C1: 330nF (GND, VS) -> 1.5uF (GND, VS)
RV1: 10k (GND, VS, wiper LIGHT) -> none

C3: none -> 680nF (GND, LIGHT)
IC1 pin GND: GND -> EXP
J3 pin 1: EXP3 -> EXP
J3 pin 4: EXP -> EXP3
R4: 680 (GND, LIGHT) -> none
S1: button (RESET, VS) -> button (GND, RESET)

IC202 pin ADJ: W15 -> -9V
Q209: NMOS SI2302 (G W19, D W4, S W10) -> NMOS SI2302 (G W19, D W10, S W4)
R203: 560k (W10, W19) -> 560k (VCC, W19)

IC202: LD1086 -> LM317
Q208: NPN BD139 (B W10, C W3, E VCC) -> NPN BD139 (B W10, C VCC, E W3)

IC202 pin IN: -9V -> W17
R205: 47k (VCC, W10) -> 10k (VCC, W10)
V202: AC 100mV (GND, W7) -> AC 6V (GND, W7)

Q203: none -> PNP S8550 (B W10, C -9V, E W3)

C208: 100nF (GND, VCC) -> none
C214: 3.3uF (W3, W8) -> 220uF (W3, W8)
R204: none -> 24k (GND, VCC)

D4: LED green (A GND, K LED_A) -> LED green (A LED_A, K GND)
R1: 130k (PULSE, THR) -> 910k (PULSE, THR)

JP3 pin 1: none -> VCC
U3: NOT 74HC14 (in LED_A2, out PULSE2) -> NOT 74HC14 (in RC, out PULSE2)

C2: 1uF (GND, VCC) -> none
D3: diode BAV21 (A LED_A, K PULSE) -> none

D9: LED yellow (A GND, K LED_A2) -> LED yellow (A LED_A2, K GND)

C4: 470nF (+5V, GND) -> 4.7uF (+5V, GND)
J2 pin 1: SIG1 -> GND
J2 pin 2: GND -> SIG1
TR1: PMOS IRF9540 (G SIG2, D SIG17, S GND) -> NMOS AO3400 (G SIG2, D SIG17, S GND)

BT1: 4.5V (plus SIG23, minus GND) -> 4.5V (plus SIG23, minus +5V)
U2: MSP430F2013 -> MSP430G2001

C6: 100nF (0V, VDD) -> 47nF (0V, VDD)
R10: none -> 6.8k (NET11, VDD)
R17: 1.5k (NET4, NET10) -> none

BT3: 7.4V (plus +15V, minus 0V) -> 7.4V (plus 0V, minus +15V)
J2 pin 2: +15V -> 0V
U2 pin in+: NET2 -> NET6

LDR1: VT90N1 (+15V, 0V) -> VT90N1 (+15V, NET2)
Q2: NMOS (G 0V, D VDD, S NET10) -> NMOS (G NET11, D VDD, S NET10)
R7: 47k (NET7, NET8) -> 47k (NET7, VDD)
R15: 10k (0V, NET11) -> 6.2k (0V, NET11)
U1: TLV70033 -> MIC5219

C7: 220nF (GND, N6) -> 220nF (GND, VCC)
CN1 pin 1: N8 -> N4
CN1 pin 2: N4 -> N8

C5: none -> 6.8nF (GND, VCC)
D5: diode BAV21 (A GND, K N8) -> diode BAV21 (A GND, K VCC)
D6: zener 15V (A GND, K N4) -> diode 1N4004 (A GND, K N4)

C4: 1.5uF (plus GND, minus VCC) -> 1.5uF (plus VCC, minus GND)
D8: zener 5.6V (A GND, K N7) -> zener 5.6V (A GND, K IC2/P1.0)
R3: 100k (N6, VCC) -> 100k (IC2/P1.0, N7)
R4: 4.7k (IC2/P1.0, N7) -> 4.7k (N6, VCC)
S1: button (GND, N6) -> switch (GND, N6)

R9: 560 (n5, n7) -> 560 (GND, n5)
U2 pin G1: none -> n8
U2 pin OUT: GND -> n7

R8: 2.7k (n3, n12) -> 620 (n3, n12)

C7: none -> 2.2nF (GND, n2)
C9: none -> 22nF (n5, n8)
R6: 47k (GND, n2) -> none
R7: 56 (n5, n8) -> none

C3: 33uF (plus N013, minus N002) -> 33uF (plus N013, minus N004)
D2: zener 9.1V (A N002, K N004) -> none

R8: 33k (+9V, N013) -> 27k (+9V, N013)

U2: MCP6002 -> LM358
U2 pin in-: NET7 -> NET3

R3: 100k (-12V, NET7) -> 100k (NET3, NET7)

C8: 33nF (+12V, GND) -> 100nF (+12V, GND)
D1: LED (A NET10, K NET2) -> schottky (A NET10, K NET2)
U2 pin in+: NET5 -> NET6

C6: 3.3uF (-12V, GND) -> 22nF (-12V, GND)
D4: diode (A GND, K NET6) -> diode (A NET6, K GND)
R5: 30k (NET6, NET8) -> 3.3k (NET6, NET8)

WORK INSTRUCTIONS
Give all the entries again exactly; leave none out.

RESPONSE FOR THIS EXERCISE
C1: 330nF (GND, VS) -> 1.5uF (GND, VS)
RV1: 10k (GND, VS, wiper LIGHT) -> none

C3: none -> 680nF (GND, LIGHT)
IC1 pin GND: GND -> EXP
J3 pin 1: EXP3 -> EXP
J3 pin 4: EXP -> EXP3
R4: 680 (GND, LIGHT) -> none
S1: button (RESET, VS) -> button (GND, RESET)

IC202 pin ADJ: W15 -> -9V
Q209: NMOS SI2302 (G W19, D W4, S W10) -> NMOS SI2302 (G W19, D W10, S W4)
R203: 560k (W10, W19) -> 560k (VCC, W19)

IC202: LD1086 -> LM317
Q208: NPN BD139 (B W10, C W3, E VCC) -> NPN BD139 (B W10, C VCC, E W3)

IC202 pin IN: -9V -> W17
R205: 47k (VCC, W10) -> 10k (VCC, W10)
V202: AC 100mV (GND, W7) -> AC 6V (GND, W7)

Q203: none -> PNP S8550 (B W10, C -9V, E W3)

C208: 100nF (GND, VCC) -> none
C214: 3.3uF (W3, W8) -> 220uF (W3, W8)
R204: none -> 24k (GND, VCC)

D4: LED green (A GND, K LED_A) -> LED green (A LED_A, K GND)
R1: 130k (PULSE, THR) -> 910k (PULSE, THR)

JP3 pin 1: none -> VCC
U3: NOT 74HC14 (in LED_A2, out PULSE2) -> NOT 74HC14 (in RC, out PULSE2)

C2: 1uF (GND, VCC) -> none
D3: diode BAV21 (A LED_A, K PULSE) -> none

D9: LED yellow (A GND, K LED_A2) -> LED yellow (A LED_A2, K GND)

C4: 470nF (+5V, GND) -> 4.7uF (+5V, GND)
J2 pin 1: SIG1 -> GND
J2 pin 2: GND -> SIG1
TR1: PMOS IRF9540 (G SIG2, D SIG17, S GND) -> NMOS AO3400 (G SIG2, D SIG17, S GND)

BT1: 4.5V (plus SIG23, minus GND) -> 4.5V (plus SIG23, minus +5V)
U2: MSP430F2013 -> MSP430G2001

C6: 100nF (0V, VDD) -> 47nF (0V, VDD)
R10: none -> 6.8k (NET11, VDD)
R17: 1.5k (NET4, NET10) -> none

BT3: 7.4V (plus +15V, minus 0V) -> 7.4V (plus 0V, minus +15V)
J2 pin 2: +15V -> 0V
U2 pin in+: NET2 -> NET6

LDR1: VT90N1 (+15V, 0V) -> VT90N1 (+15V, NET2)
Q2: NMOS (G 0V, D VDD, S NET10) -> NMOS (G NET11, D VDD, S NET10)
R7: 47k (NET7, NET8) -> 47k (NET7, VDD)
R15: 10k (0V, NET11) -> 6.2k (0V, NET11)
U1: TLV70033 -> MIC5219

C7: 220nF (GND, N6) -> 220nF (GND, VCC)
CN1 pin 1: N8 -> N4
CN1 pin 2: N4 -> N8

C5: none -> 6.8nF (GND, VCC)
D5: diode BAV21 (A GND, K N8) -> diode BAV21 (A GND, K VCC)
D6: zener 15V (A GND, K N4) -> diode 1N4004 (A GND, K N4)

C4: 1.5uF (plus GND, minus VCC) -> 1.5uF (plus VCC, minus GND)
D8: zener 5.6V (A GND, K N7) -> zener 5.6V (A GND, K IC2/P1.0)
R3: 100k (N6, VCC) -> 100k (IC2/P1.0, N7)
R4: 4.7k (IC2/P1.0, N7) -> 4.7k (N6, VCC)
S1: button (GND, N6) -> switch (GND, N6)

R9: 560 (n5, n7) -> 560 (GND, n5)
U2 pin G1: none -> n8
U2 pin OUT: GND -> n7

R8: 2.7k (n3, n12) -> 620 (n3, n12)

C7: none -> 2.2nF (GND, n2)
C9: none -> 22nF (n5, n8)
R6: 47k (GND, n2) -> none
R7: 56 (n5, n8) -> none

C3: 33uF (plus N013, minus N002) -> 33uF (plus N013, minus N004)
D2: zener 9.1V (A N002, K N004) -> none

R8: 33k (+9V, N013) -> 27k (+9V, N013)

U2: MCP6002 -> LM358
U2 pin in-: NET7 -> NET3

R3: 100k (-12V, NET7) -> 100k (NET3, NET7)

C8: 33nF (+12V, GND) -> 100nF (+12V, GND)
D1: LED (A NET10, K NET2) -> schottky (A NET10, K NET2)
U2 pin in+: NET5 -> NET6

C6: 3.3uF (-12V, GND) -> 22nF (-12V, GND)
D4: diode (A GND, K NET6) -> diode (A NET6, K GND)
R5: 30k (NET6, NET8) -> 3.3k (NET6, NET8)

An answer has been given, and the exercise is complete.